▶ **Assigned task**
Beginning at the line that contains "BT1: 9V (plus VBUS, minus COM) -> none", return every remaining line of the data below exactly; return nothing before it.

▶ **Exercise input**
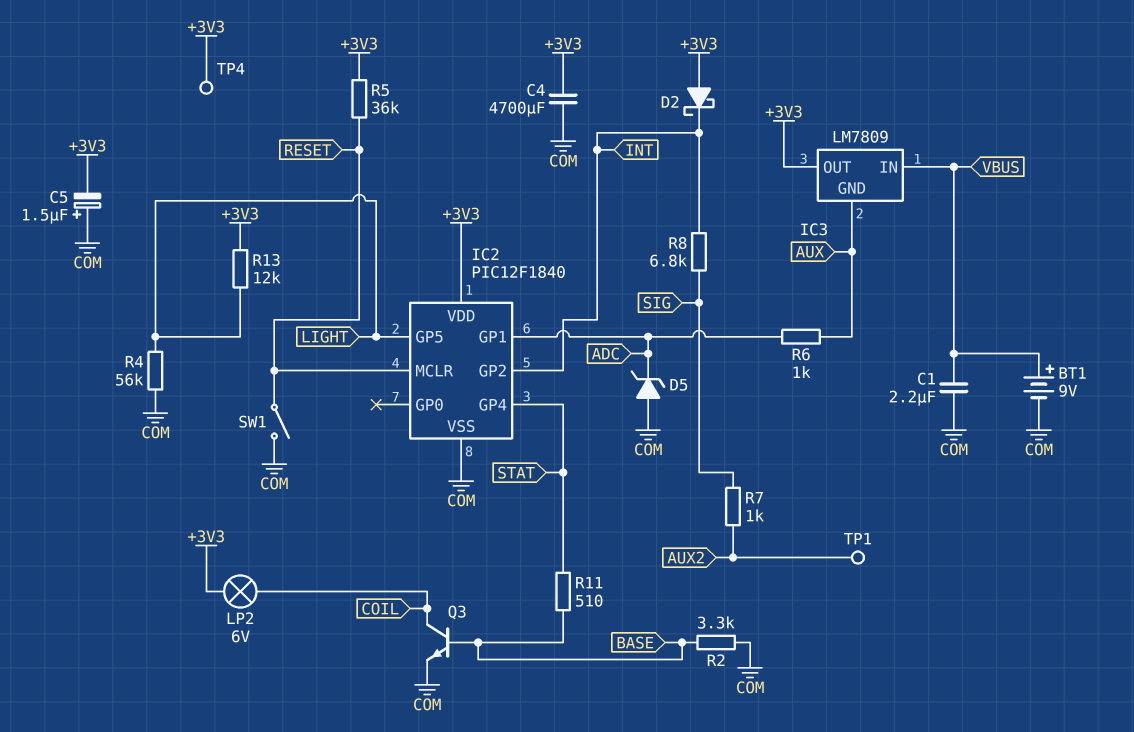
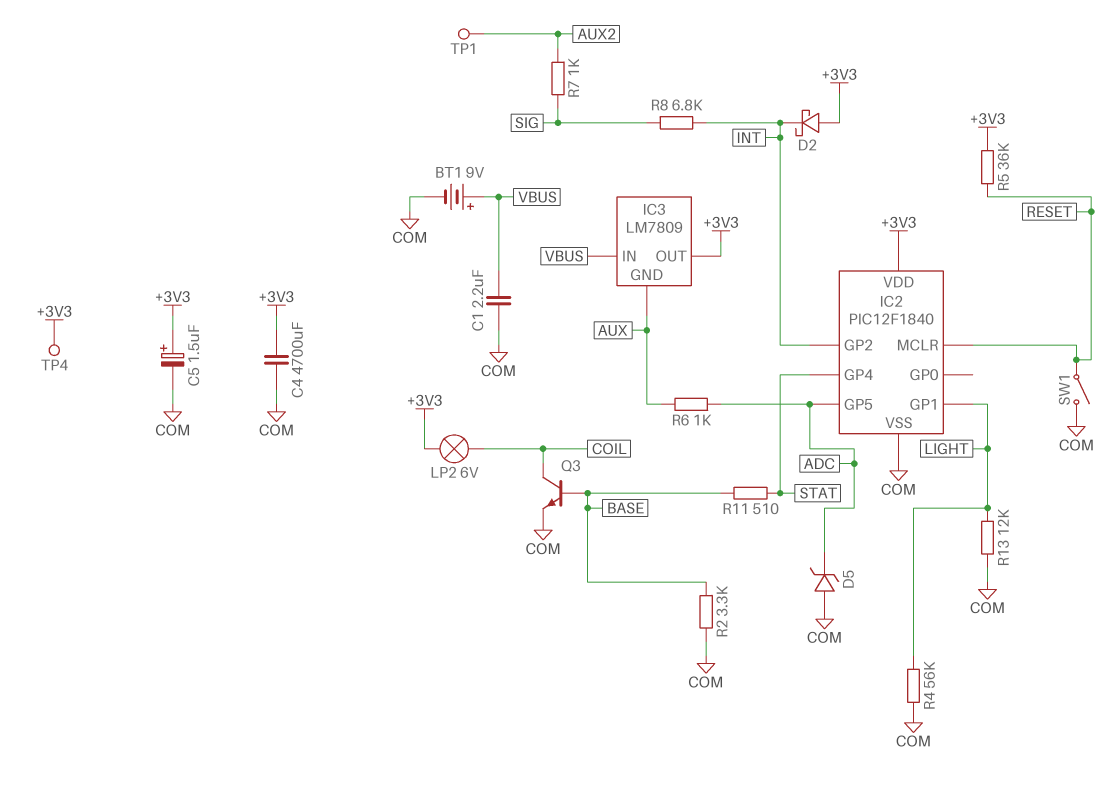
C5: 1.5uF (plus COM, minus +3V3) -> 1.5uF (plus +3V3, minus COM)
IC2 pin GP1: ADC -> LIGHT
IC2 pin GP5: LIGHT -> ADC
R13: 12k (+3V3, LIGHT) -> 12k (COM, LIGHT)

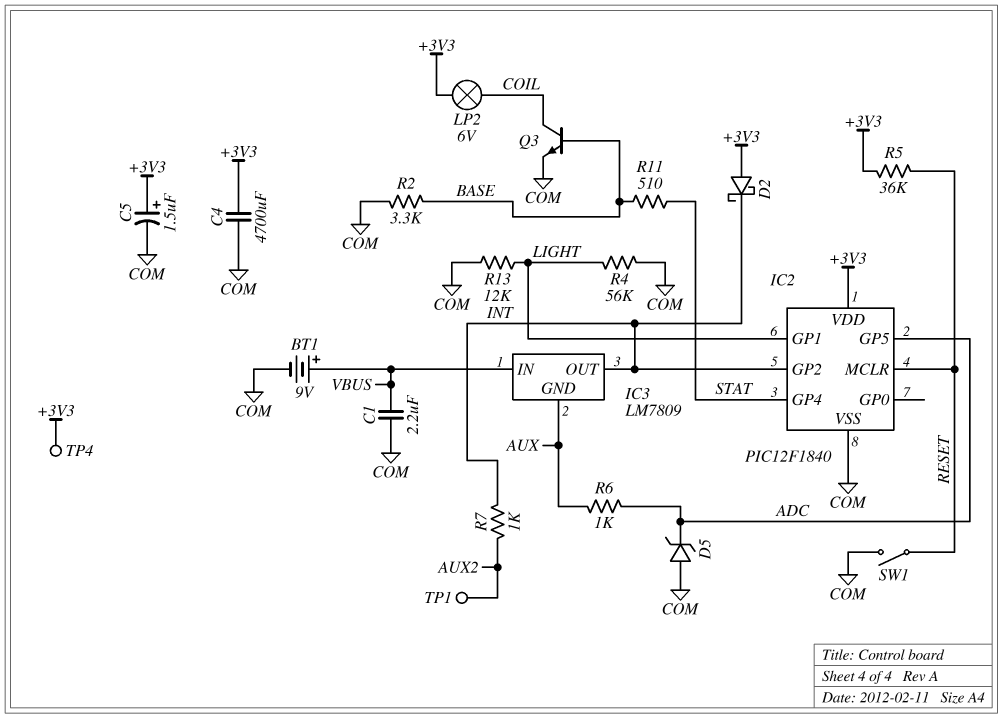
IC3 pin OUT: +3V3 -> INT
R7: 1k (AUX2, SIG) -> 1k (AUX2, INT)
R8: 6.8k (INT, SIG) -> none

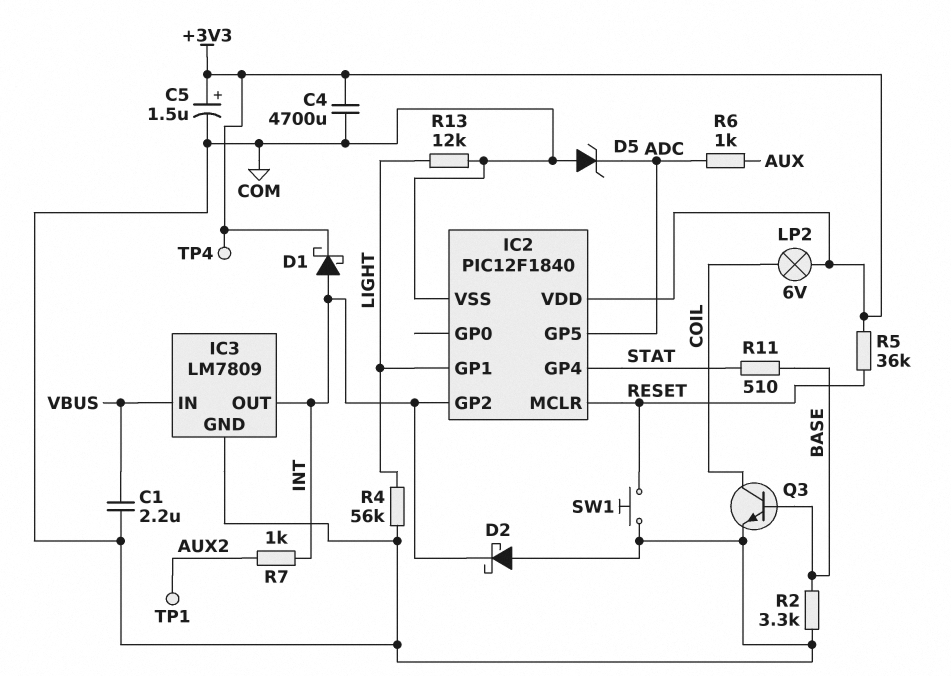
BT1: 9V (plus VBUS, minus COM) -> none
D1: none -> schottky (A INT, K +3V3)
D2: schottky (A +3V3, K INT) -> schottky (A COM, K INT)
IC3 pin GND: AUX -> COM
SW1: switch (COM, RESET) -> button (COM, RESET)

▶ **Expected answer**
BT1: 9V (plus VBUS, minus COM) -> none
D1: none -> schottky (A INT, K +3V3)
D2: schottky (A +3V3, K INT) -> schottky (A COM, K INT)
IC3 pin GND: AUX -> COM
SW1: switch (COM, RESET) -> button (COM, RESET)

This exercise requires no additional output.